Your task: Please repeat each line below exactly, with no images in the copy.

::: Data supplied :::

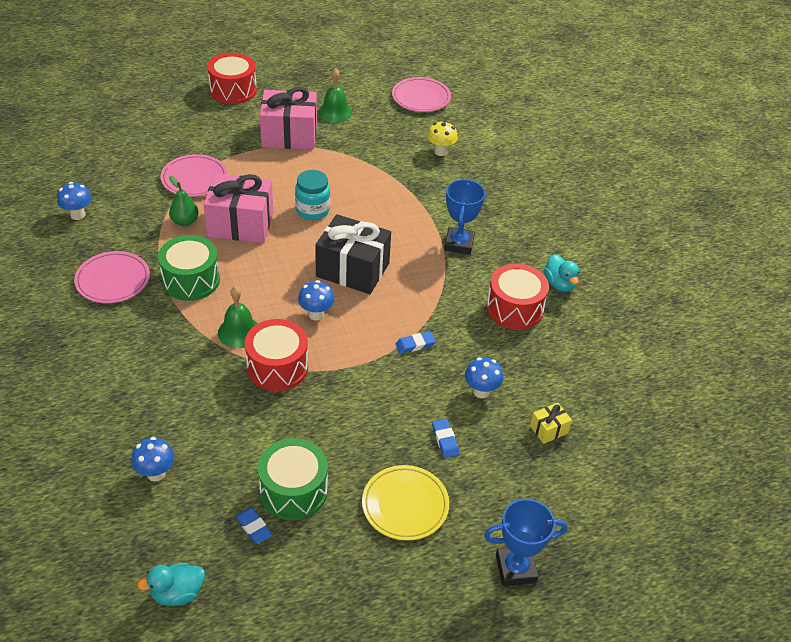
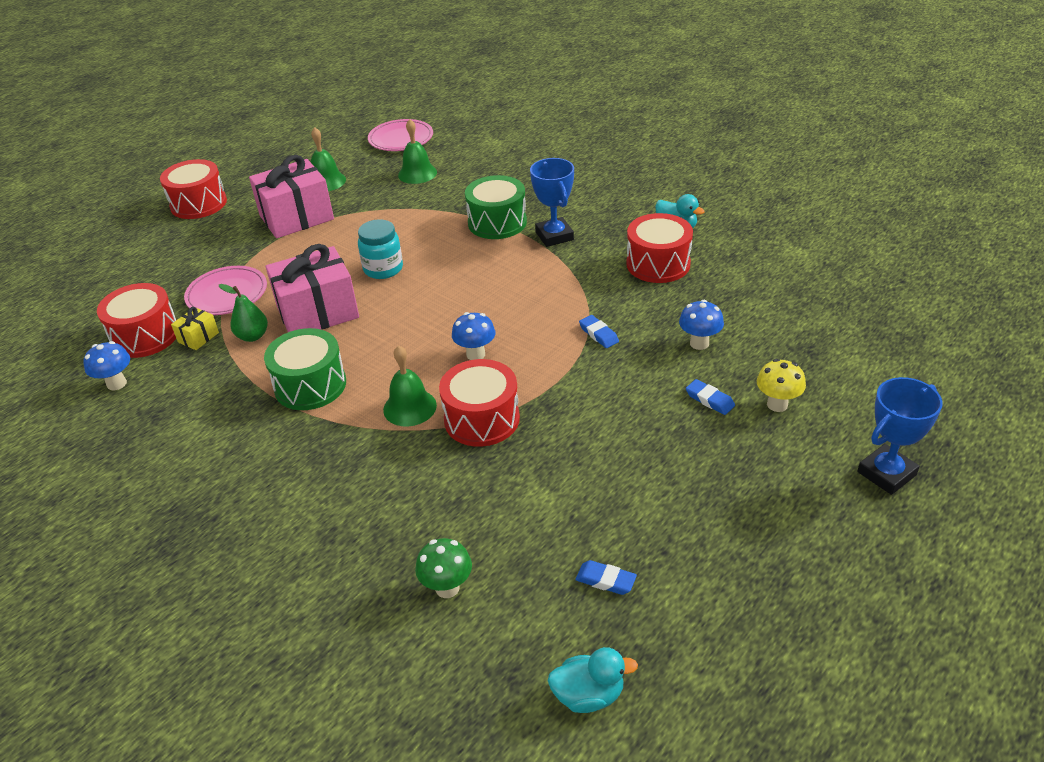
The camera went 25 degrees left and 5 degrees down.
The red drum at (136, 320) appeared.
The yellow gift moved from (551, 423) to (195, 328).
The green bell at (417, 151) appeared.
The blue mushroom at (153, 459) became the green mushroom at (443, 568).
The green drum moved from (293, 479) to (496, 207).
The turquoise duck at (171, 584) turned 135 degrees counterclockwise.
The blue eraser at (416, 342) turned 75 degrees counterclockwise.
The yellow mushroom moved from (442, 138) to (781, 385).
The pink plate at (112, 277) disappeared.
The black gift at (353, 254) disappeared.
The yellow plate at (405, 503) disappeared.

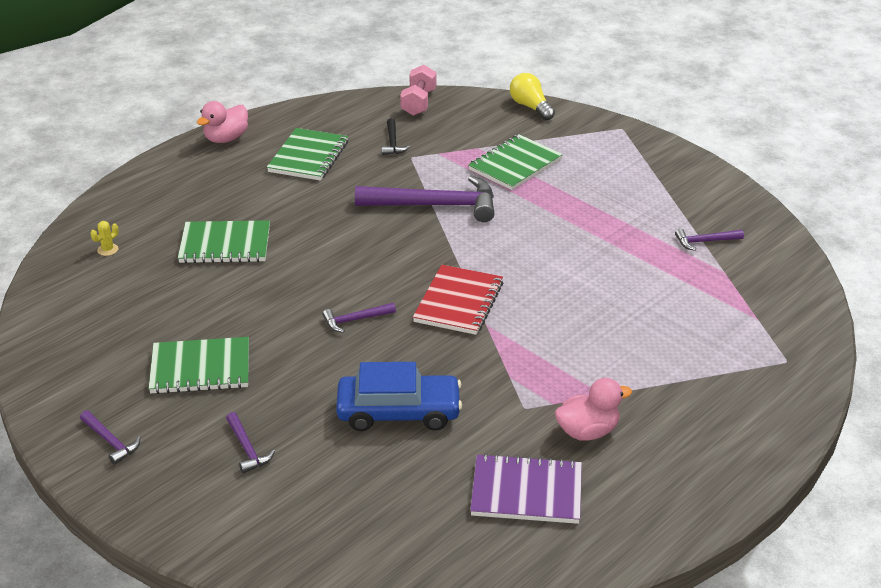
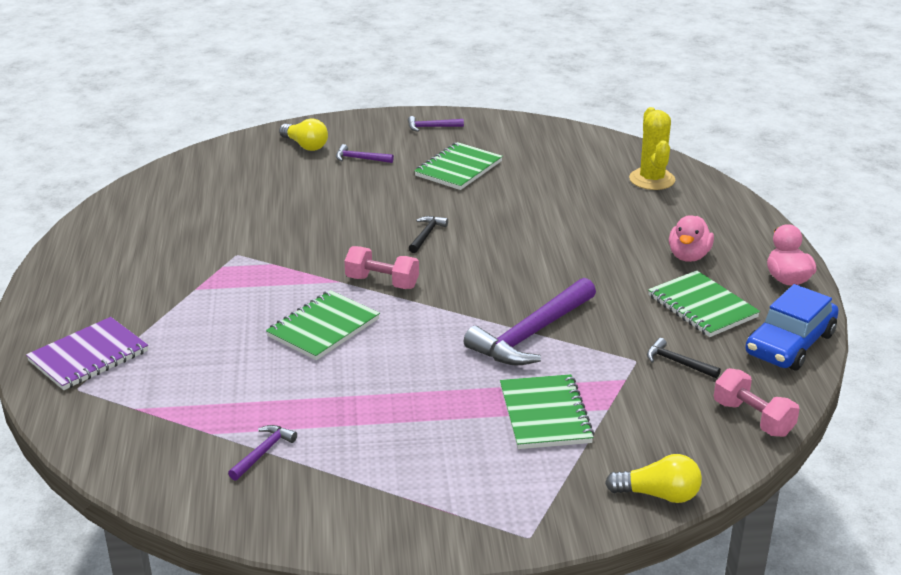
The camera went 130 degrees right and 5 degrees down.
The purple notebook moved from (526, 488) to (87, 353).
The green notebook moved from (224, 241) to (323, 325).
The yellow light bulb at (303, 135) appeared.
The red notebook at (458, 300) was replaced by the pink dumbbell at (381, 267).
The purple hammer at (359, 318) became the black hammer at (428, 234).
The yellow cactus at (104, 238) changed to 2.44 times the size.
The pink duck moved from (593, 409) to (691, 238).
The blue car moved from (399, 396) to (792, 327).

:::

Solution to this exercise:
The camera went 25 degrees left and 5 degrees down.
The red drum at (136, 320) appeared.
The yellow gift moved from (551, 423) to (195, 328).
The green bell at (417, 151) appeared.
The blue mushroom at (153, 459) became the green mushroom at (443, 568).
The green drum moved from (293, 479) to (496, 207).
The turquoise duck at (171, 584) turned 135 degrees counterclockwise.
The blue eraser at (416, 342) turned 75 degrees counterclockwise.
The yellow mushroom moved from (442, 138) to (781, 385).
The pink plate at (112, 277) disappeared.
The black gift at (353, 254) disappeared.
The yellow plate at (405, 503) disappeared.

The camera went 130 degrees right and 5 degrees down.
The purple notebook moved from (526, 488) to (87, 353).
The green notebook moved from (224, 241) to (323, 325).
The yellow light bulb at (303, 135) appeared.
The red notebook at (458, 300) was replaced by the pink dumbbell at (381, 267).
The purple hammer at (359, 318) became the black hammer at (428, 234).
The yellow cactus at (104, 238) changed to 2.44 times the size.
The pink duck moved from (593, 409) to (691, 238).
The blue car moved from (399, 396) to (792, 327).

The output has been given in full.